+++ PROVIDED RECORDS +++

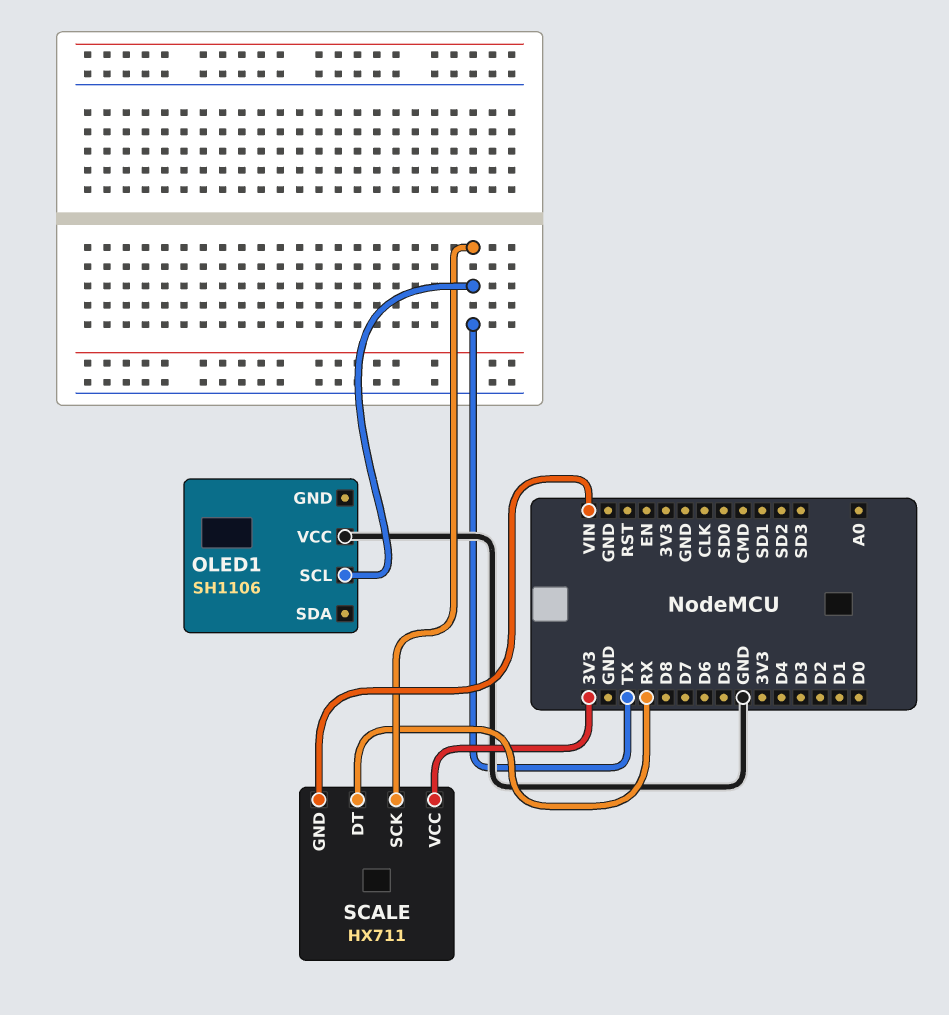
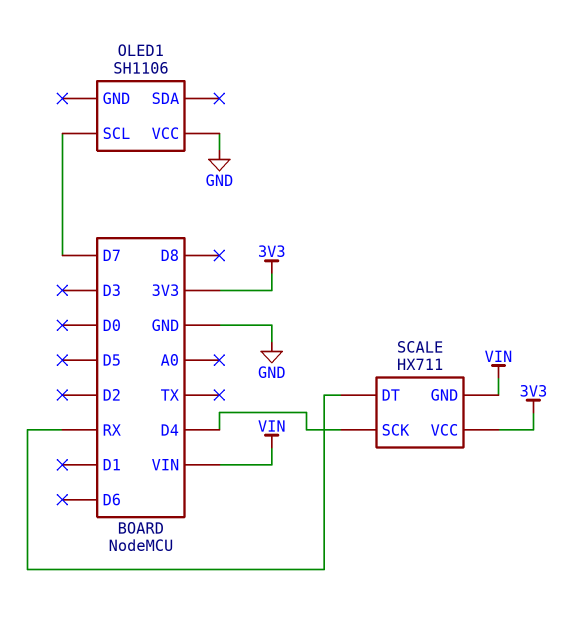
OLED1 pin SCL: TX -> D7
SCALE pin SCK: TX -> D4

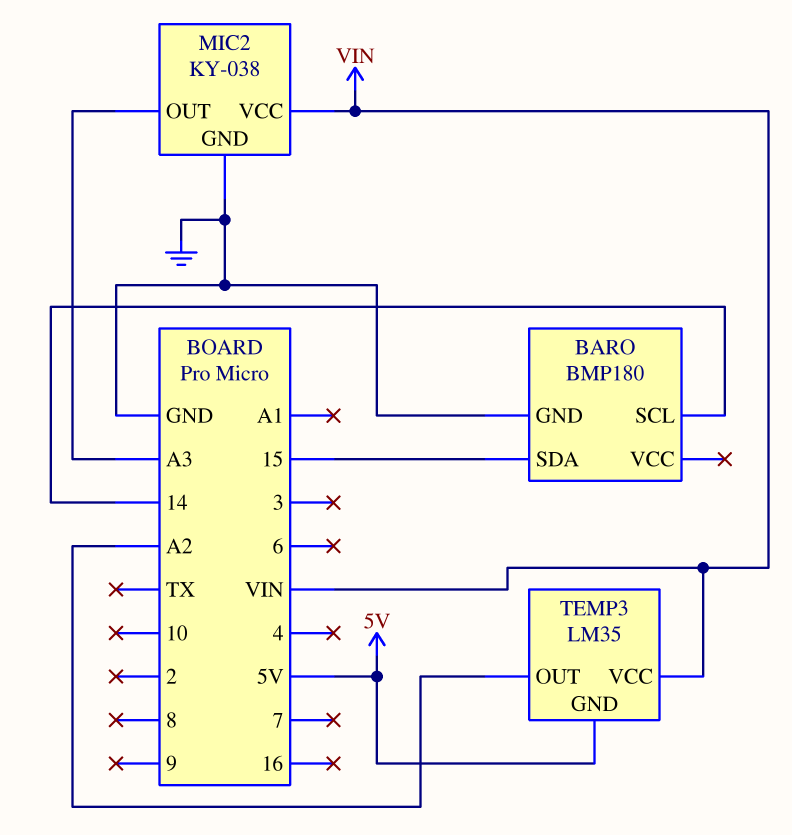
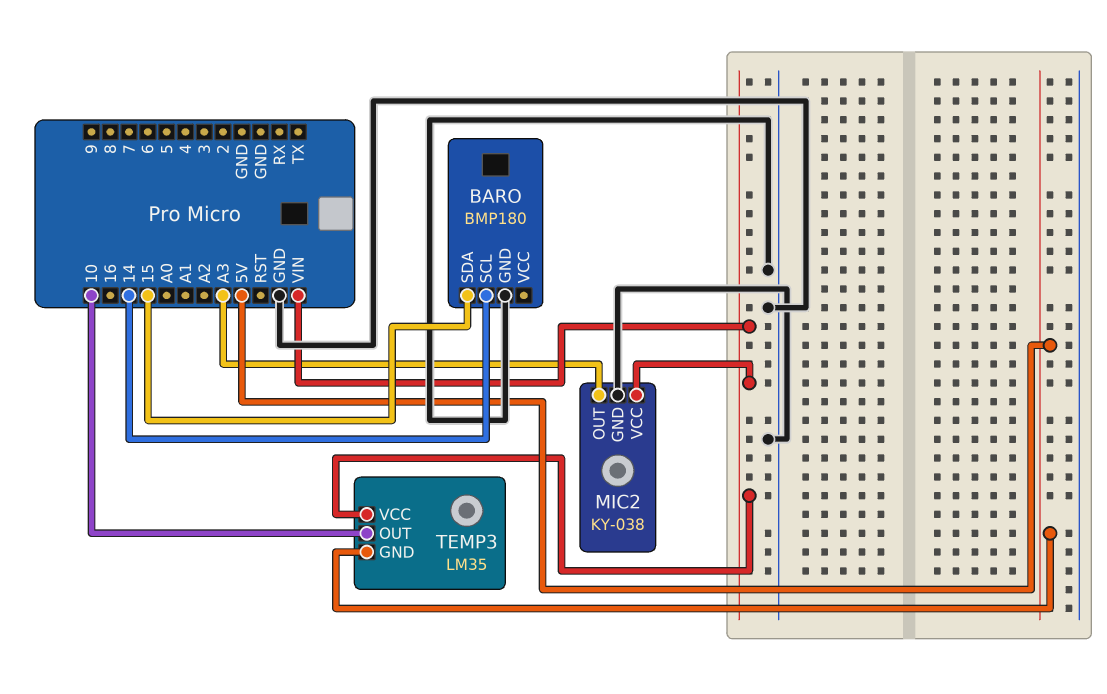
TEMP3 pin OUT: A2 -> 10

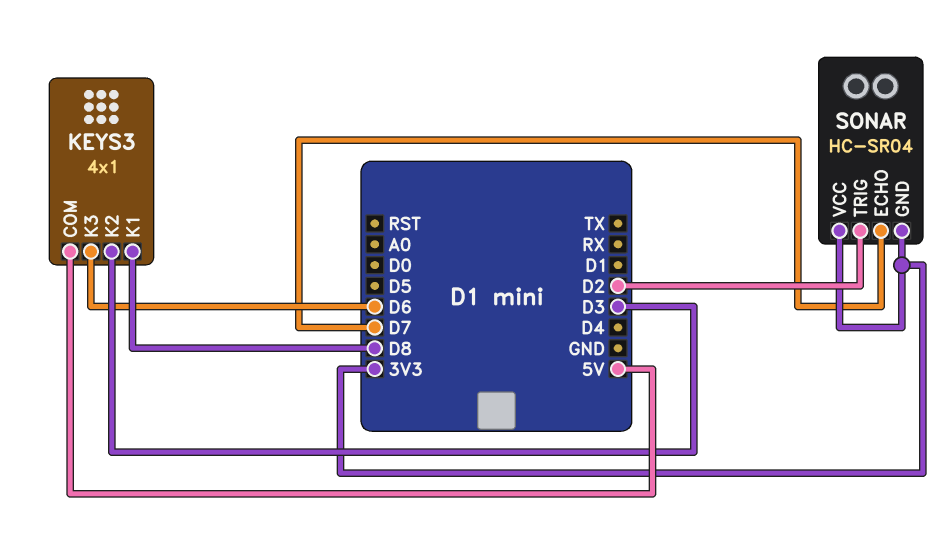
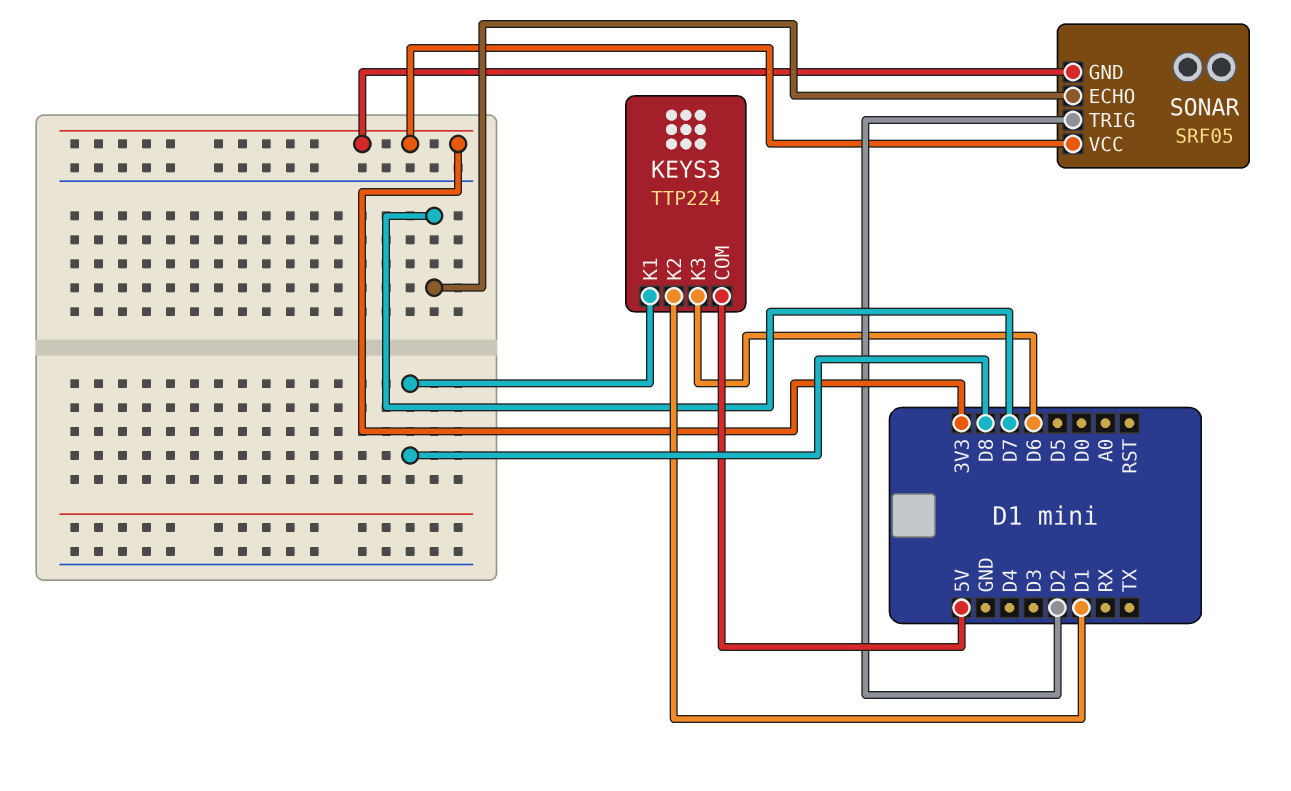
KEYS3: 4x1 -> TTP224
KEYS3 pin K2: D3 -> D1
SONAR: HC-SR04 -> SRF05

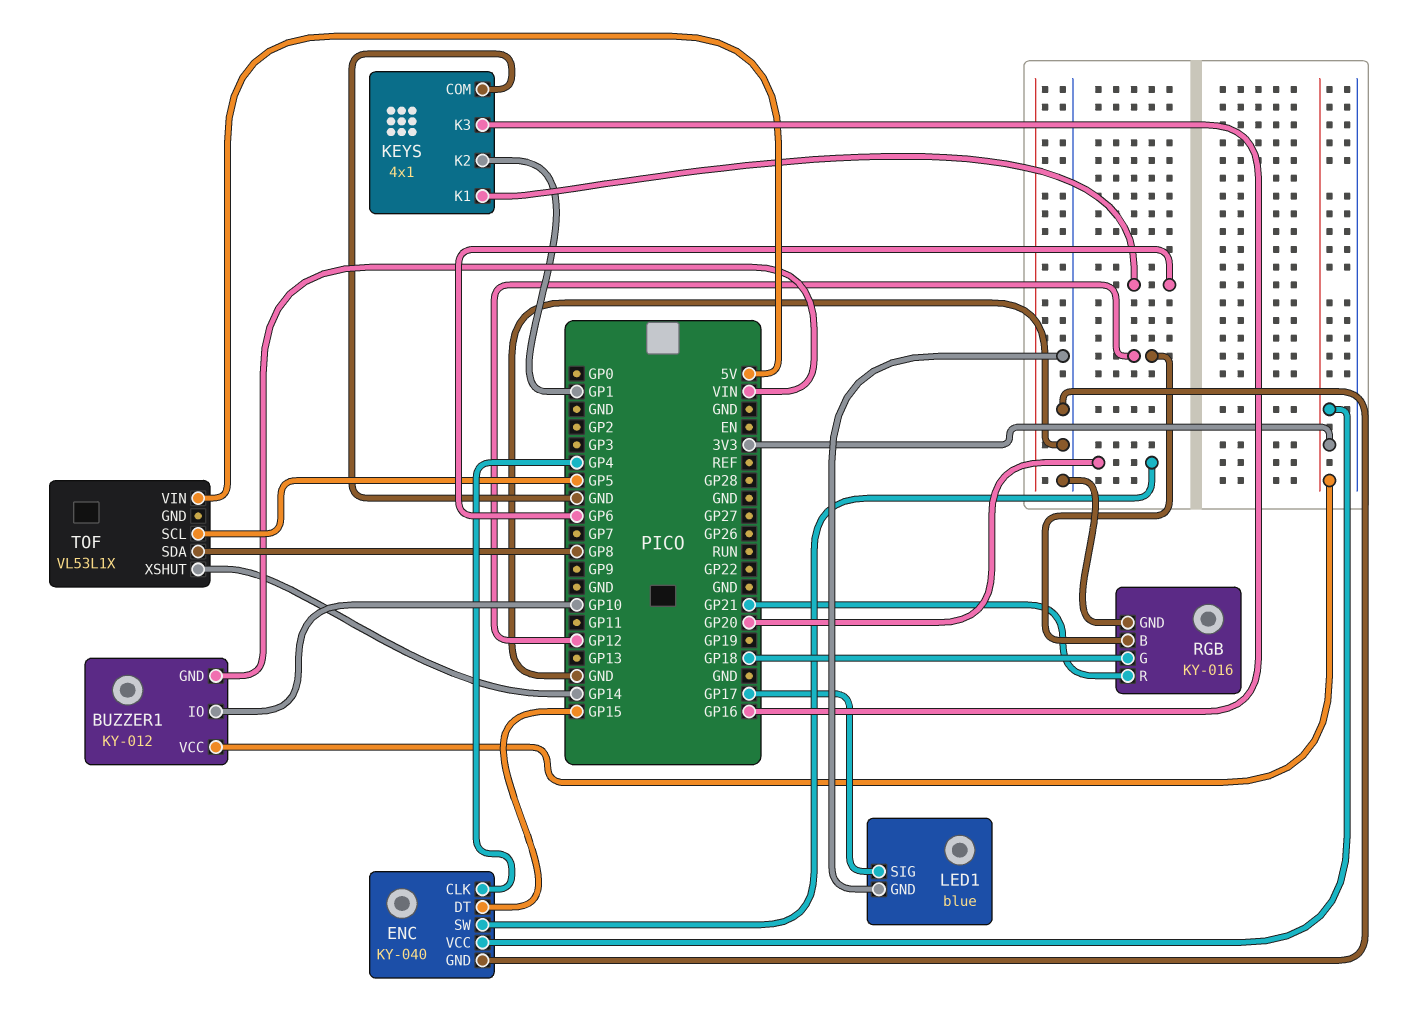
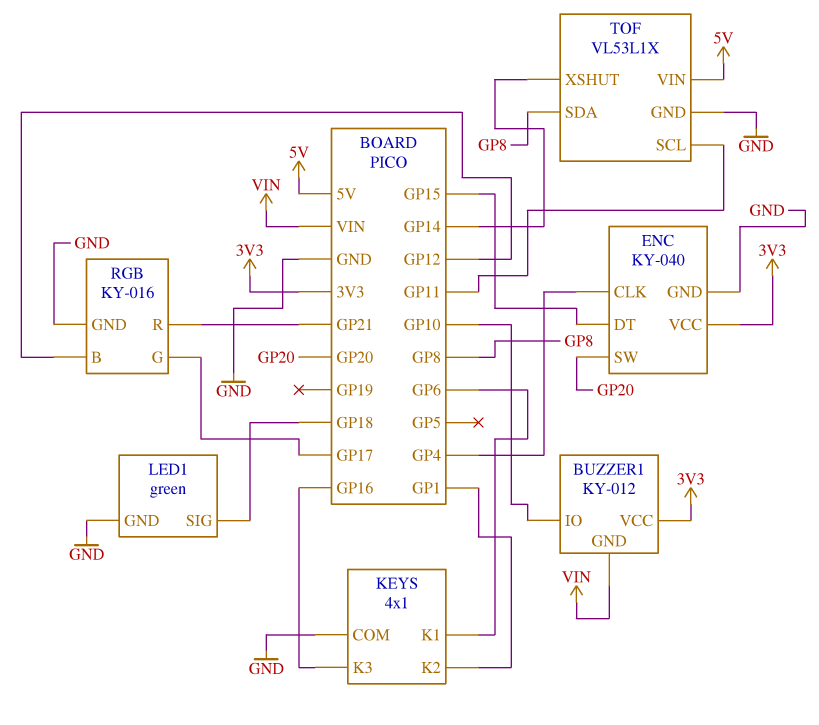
LED1: blue -> green
LED1 pin SIG: GP17 -> GP18
RGB pin G: GP18 -> GP17
TOF pin GND: none -> GND
TOF pin SCL: GP5 -> GP11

+++

**REQUIRED WORK**
Set down only the lines from the one with "SCALE pin SCK: TX -> D4" through the end of the entries, exactly as they appear, leaving out each picture.

**EXPECTED OUTPUT**
SCALE pin SCK: TX -> D4

TEMP3 pin OUT: A2 -> 10

KEYS3: 4x1 -> TTP224
KEYS3 pin K2: D3 -> D1
SONAR: HC-SR04 -> SRF05

LED1: blue -> green
LED1 pin SIG: GP17 -> GP18
RGB pin G: GP18 -> GP17
TOF pin GND: none -> GND
TOF pin SCL: GP5 -> GP11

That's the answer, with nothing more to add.